ACTIVITY: Return every line of the data below that includes the string "none".

:: MATERIAL SHOWN ::

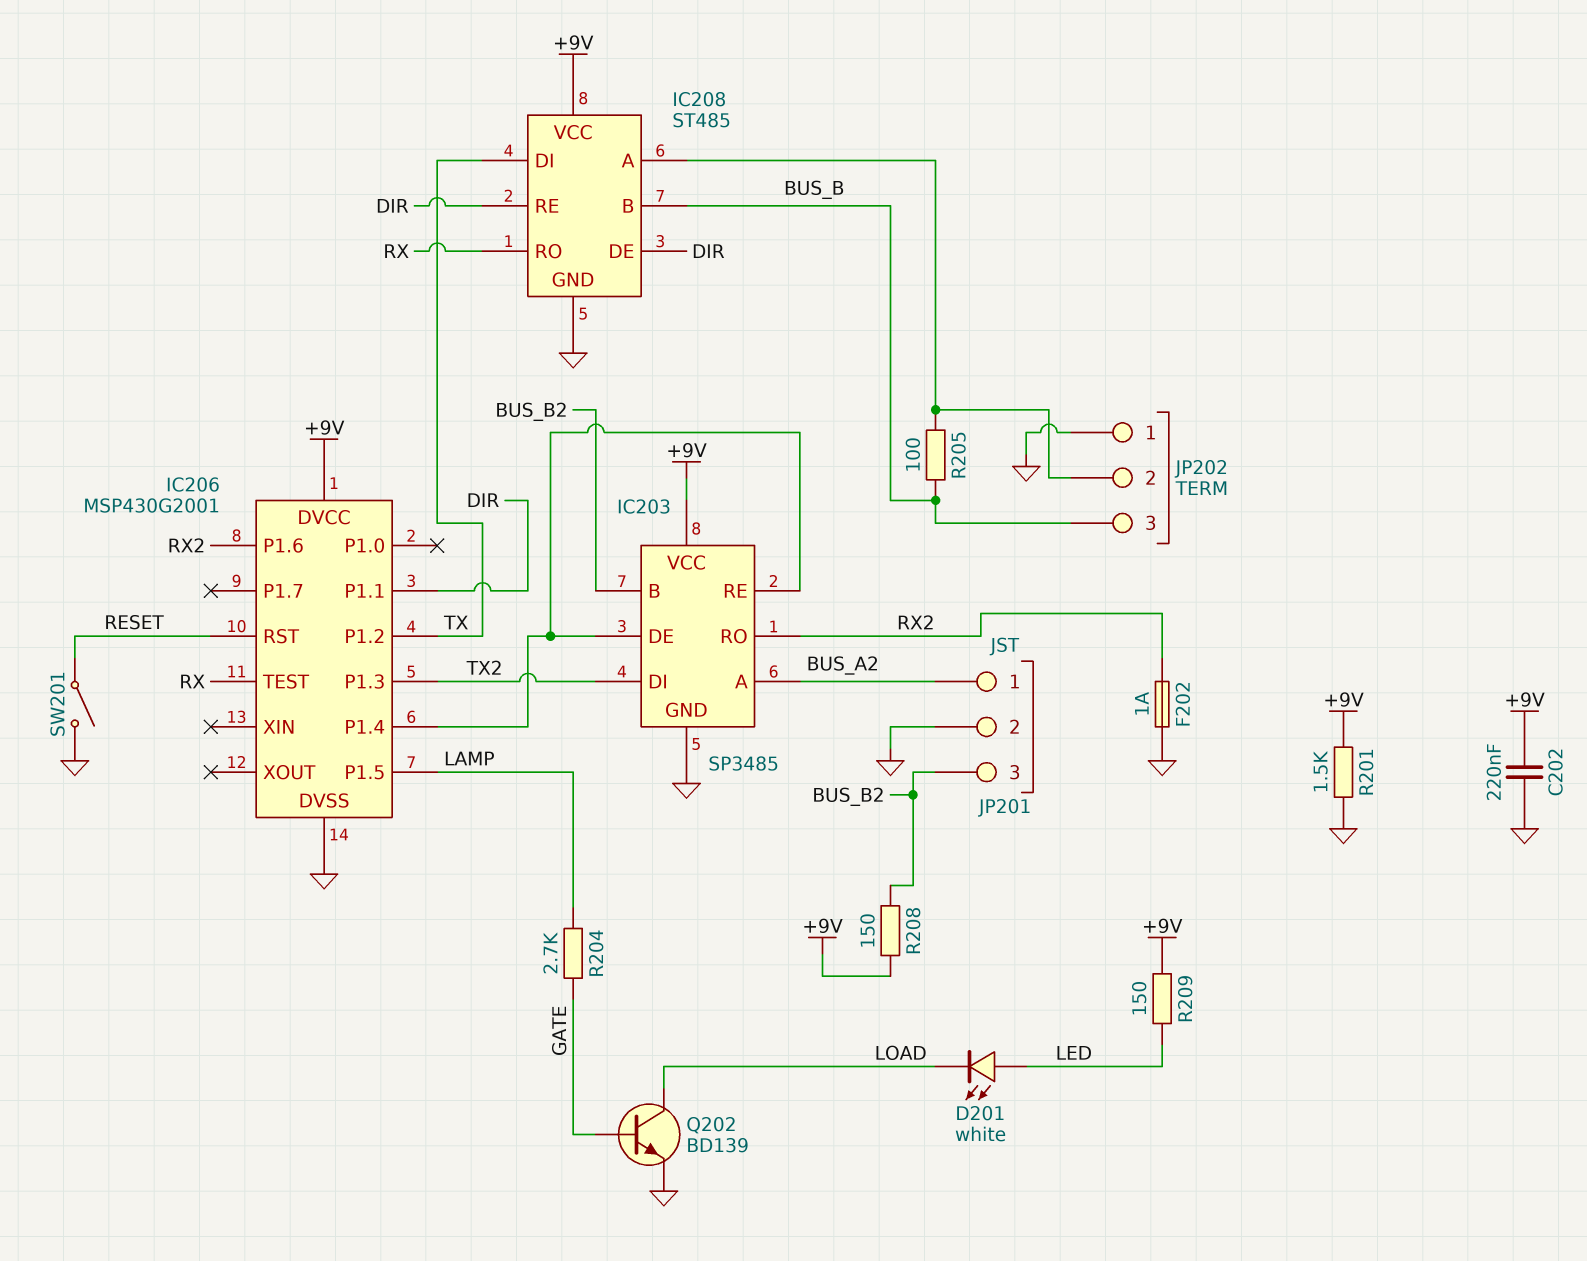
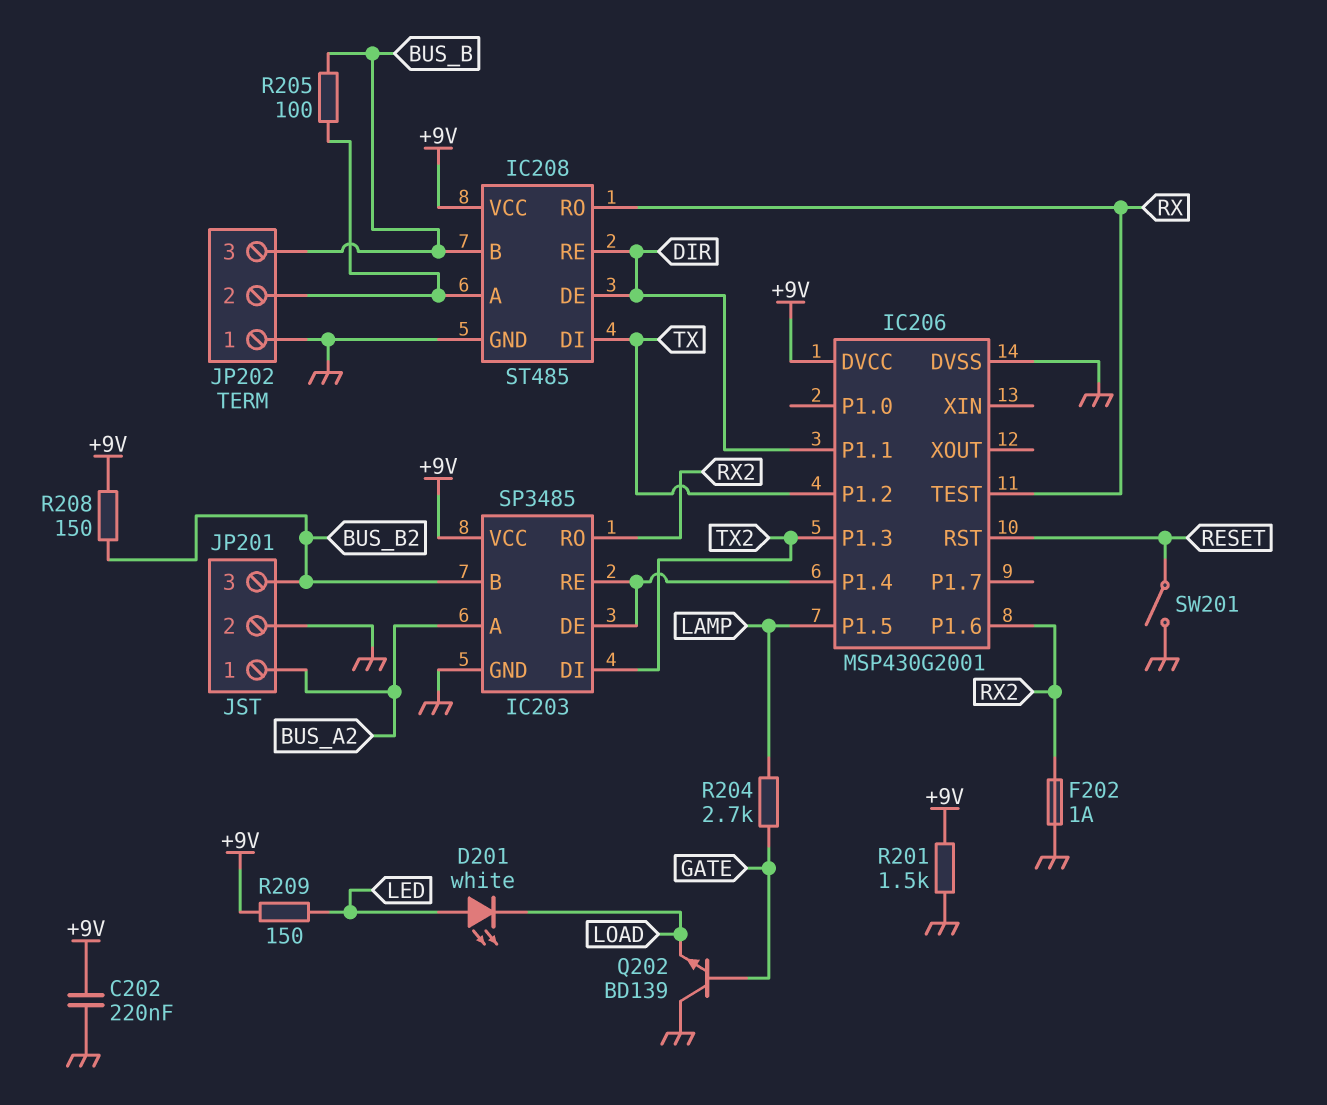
Q202: NPN BD139 (B GATE, C LOAD, E GND) -> NPN BD139 (B GATE, C GND, E LOAD)

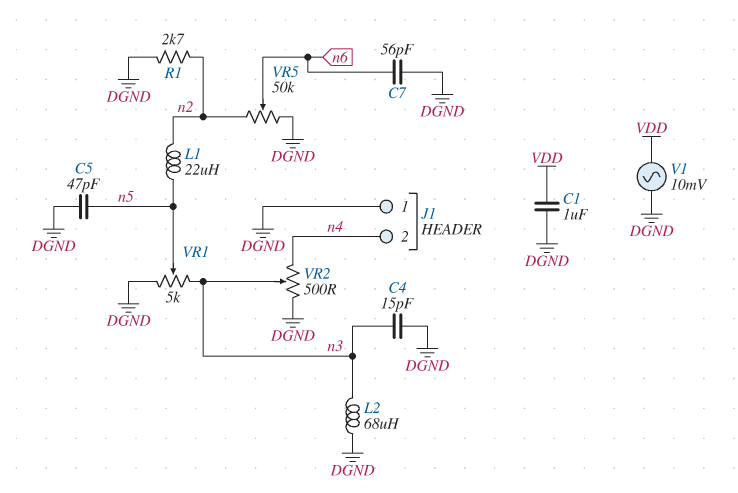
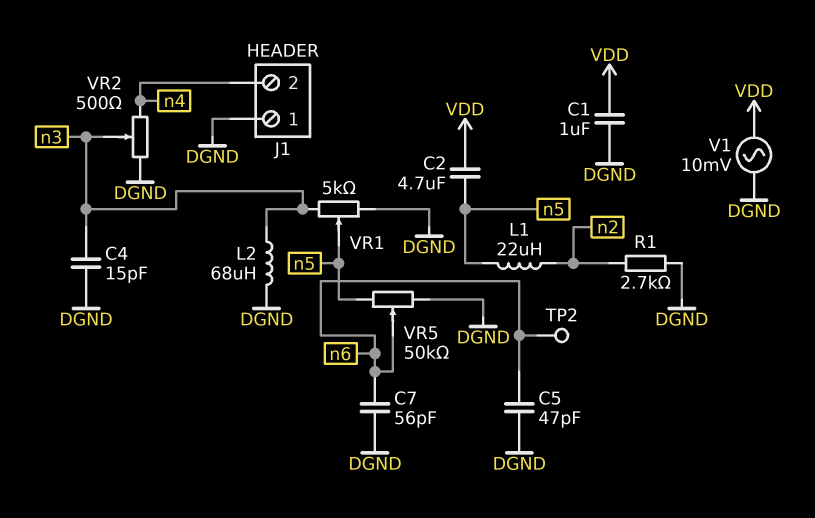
C2: none -> 4.7uF (VDD, n5)
C5: 47pF (DGND, n5) -> 47pF (DGND, n6)
TP2: none -> test point (n6)
VR5: 50k (DGND, n2, wiper n6) -> 50k (DGND, n5, wiper n6)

:::

EXERCISE RESPONSE:
C2: none -> 4.7uF (VDD, n5)
TP2: none -> test point (n6)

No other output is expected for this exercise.